WHAT THIS TASK INVOLVES
Using the entries that follow, transcribe only the lines from the line with "pink circle: (443, 249) -> (466, 270), moved" to the line with "purple cross: (66, 96) -> (88, 126), moved", both included, exactly as they stand and without pictures.

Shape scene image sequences
┌──

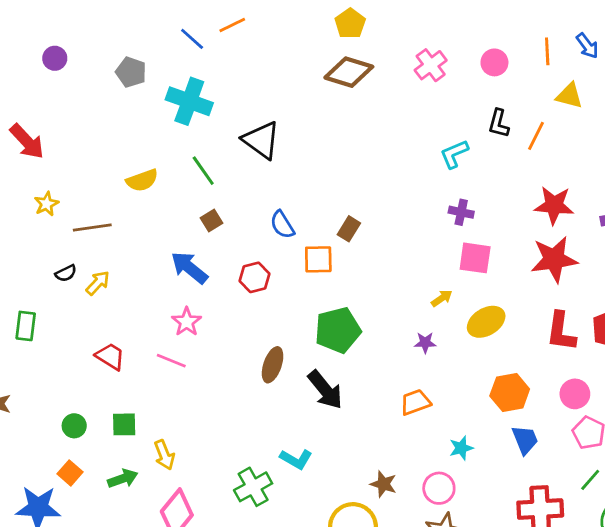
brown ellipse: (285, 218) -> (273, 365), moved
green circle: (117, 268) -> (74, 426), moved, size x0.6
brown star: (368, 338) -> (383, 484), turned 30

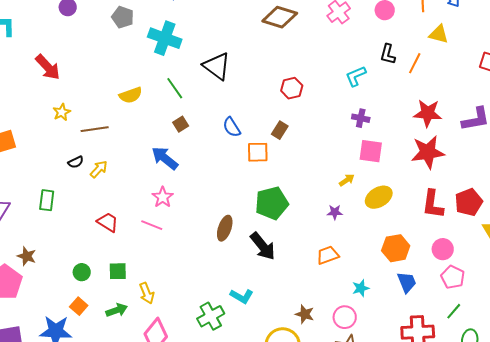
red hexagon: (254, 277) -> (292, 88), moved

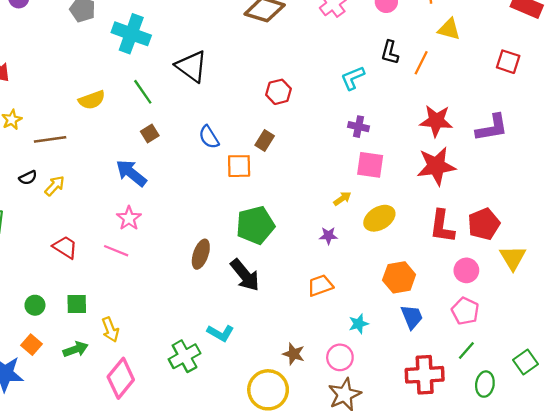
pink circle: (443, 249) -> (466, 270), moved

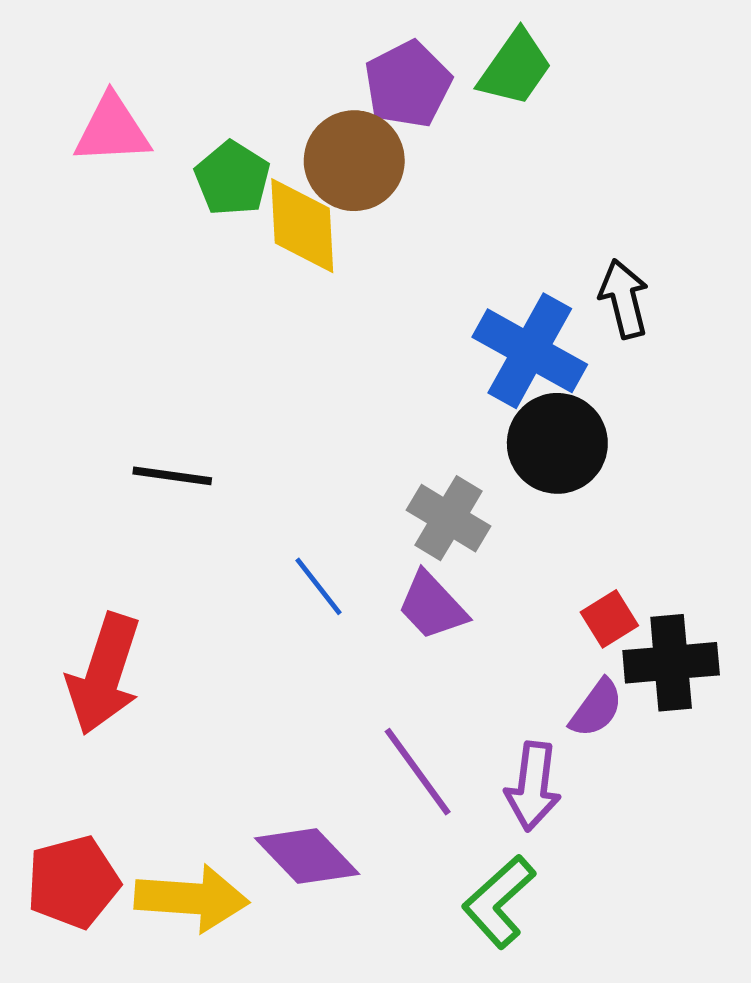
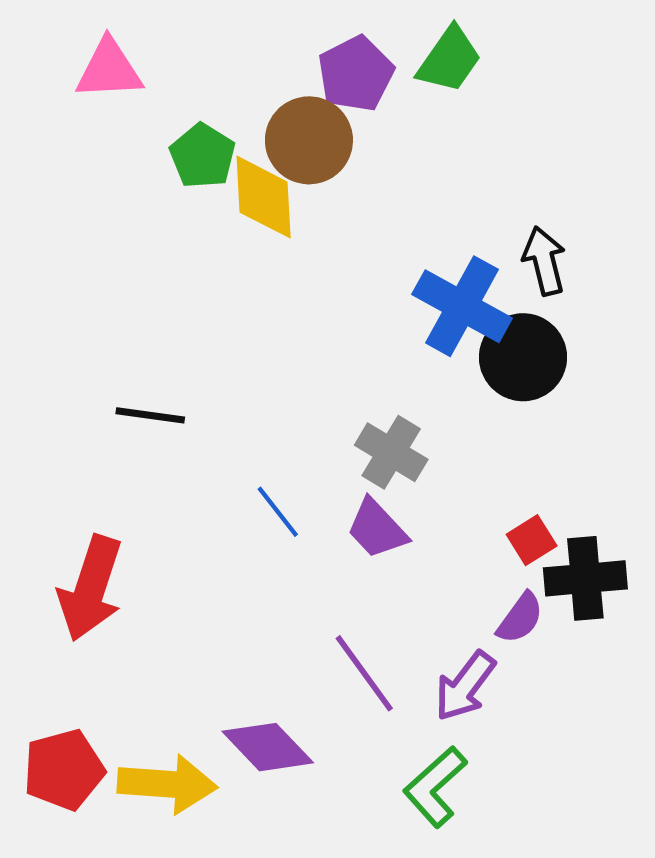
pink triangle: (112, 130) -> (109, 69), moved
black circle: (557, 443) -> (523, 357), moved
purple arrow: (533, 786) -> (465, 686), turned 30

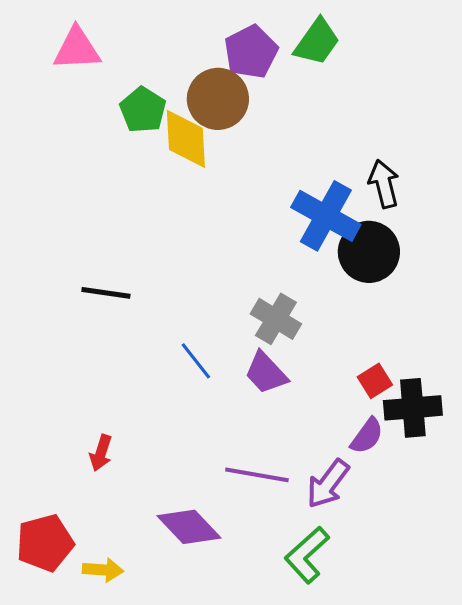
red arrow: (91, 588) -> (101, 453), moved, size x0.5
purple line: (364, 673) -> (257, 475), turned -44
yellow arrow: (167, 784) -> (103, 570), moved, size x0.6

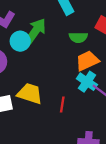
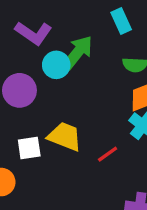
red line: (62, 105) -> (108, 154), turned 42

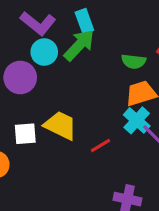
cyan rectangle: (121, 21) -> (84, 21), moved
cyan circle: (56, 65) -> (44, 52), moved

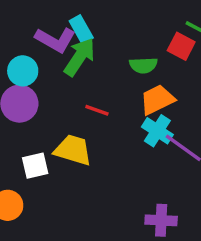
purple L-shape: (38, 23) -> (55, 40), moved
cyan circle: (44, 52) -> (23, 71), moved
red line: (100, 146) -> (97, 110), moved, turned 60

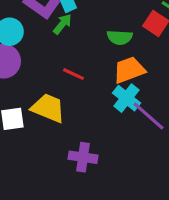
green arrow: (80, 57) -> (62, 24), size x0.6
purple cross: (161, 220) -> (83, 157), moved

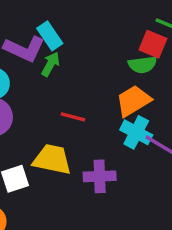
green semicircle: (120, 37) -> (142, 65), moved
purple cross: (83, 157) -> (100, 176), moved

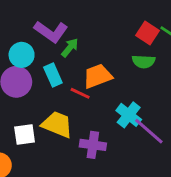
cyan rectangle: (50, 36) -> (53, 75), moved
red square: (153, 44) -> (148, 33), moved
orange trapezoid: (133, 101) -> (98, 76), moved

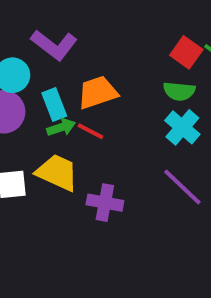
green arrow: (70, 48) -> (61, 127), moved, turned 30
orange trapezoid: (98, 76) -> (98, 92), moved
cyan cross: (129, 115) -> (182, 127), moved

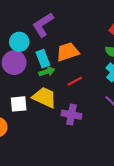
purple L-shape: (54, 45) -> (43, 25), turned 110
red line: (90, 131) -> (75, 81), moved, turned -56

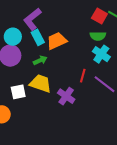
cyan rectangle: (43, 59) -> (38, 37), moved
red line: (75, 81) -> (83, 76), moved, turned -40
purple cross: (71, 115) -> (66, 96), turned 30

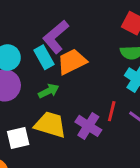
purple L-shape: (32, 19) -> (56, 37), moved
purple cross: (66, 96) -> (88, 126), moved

└──
┌──

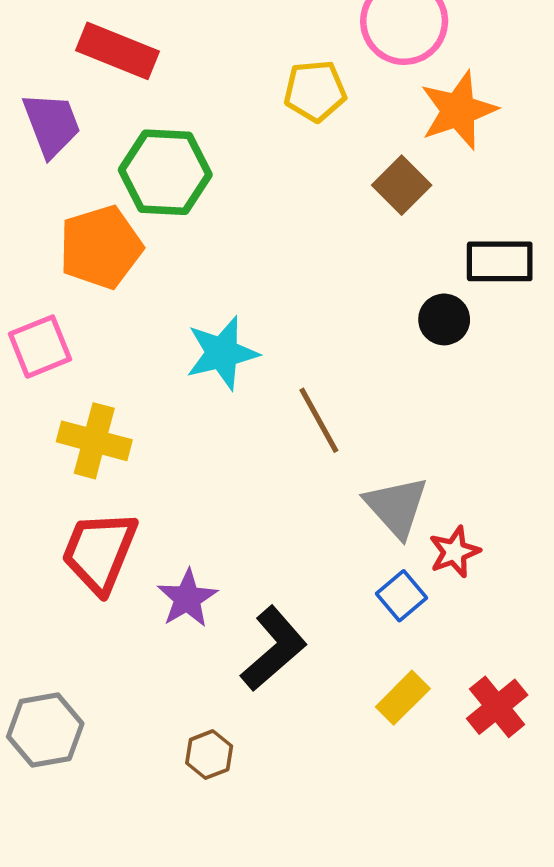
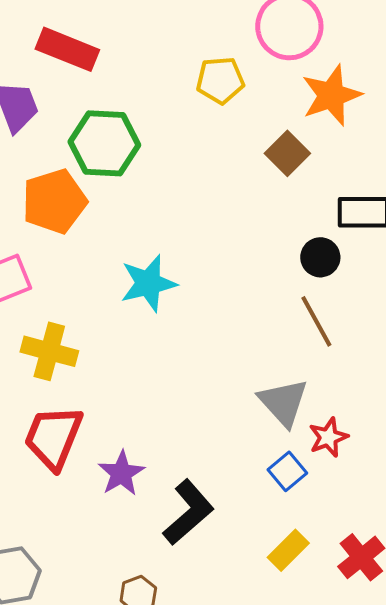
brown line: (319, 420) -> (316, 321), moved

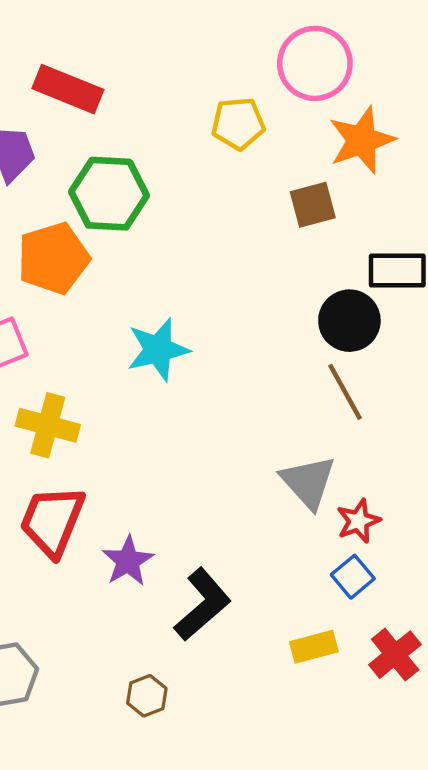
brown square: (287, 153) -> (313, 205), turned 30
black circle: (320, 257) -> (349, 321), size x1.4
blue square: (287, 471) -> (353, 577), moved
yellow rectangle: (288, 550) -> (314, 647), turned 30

└──

TASK SOLUTION
pink circle: (443, 249) -> (466, 270), moved

pink triangle: (112, 130) -> (109, 69), moved
black circle: (557, 443) -> (523, 357), moved
purple arrow: (533, 786) -> (465, 686), turned 30

red arrow: (91, 588) -> (101, 453), moved, size x0.5
purple line: (364, 673) -> (257, 475), turned -44
yellow arrow: (167, 784) -> (103, 570), moved, size x0.6

red line: (62, 105) -> (108, 154), turned 42

cyan rectangle: (121, 21) -> (84, 21), moved
cyan circle: (56, 65) -> (44, 52), moved

purple L-shape: (38, 23) -> (55, 40), moved
cyan circle: (44, 52) -> (23, 71), moved
red line: (100, 146) -> (97, 110), moved, turned 60

green arrow: (80, 57) -> (62, 24), size x0.6
purple cross: (161, 220) -> (83, 157), moved

green semicircle: (120, 37) -> (142, 65), moved
purple cross: (83, 157) -> (100, 176), moved

cyan rectangle: (50, 36) -> (53, 75), moved
red square: (153, 44) -> (148, 33), moved
orange trapezoid: (133, 101) -> (98, 76), moved

green arrow: (70, 48) -> (61, 127), moved, turned 30
orange trapezoid: (98, 76) -> (98, 92), moved
cyan cross: (129, 115) -> (182, 127), moved

purple L-shape: (54, 45) -> (43, 25), turned 110
red line: (90, 131) -> (75, 81), moved, turned -56

cyan rectangle: (43, 59) -> (38, 37), moved
red line: (75, 81) -> (83, 76), moved, turned -40
purple cross: (71, 115) -> (66, 96), turned 30

purple L-shape: (32, 19) -> (56, 37), moved
purple cross: (66, 96) -> (88, 126), moved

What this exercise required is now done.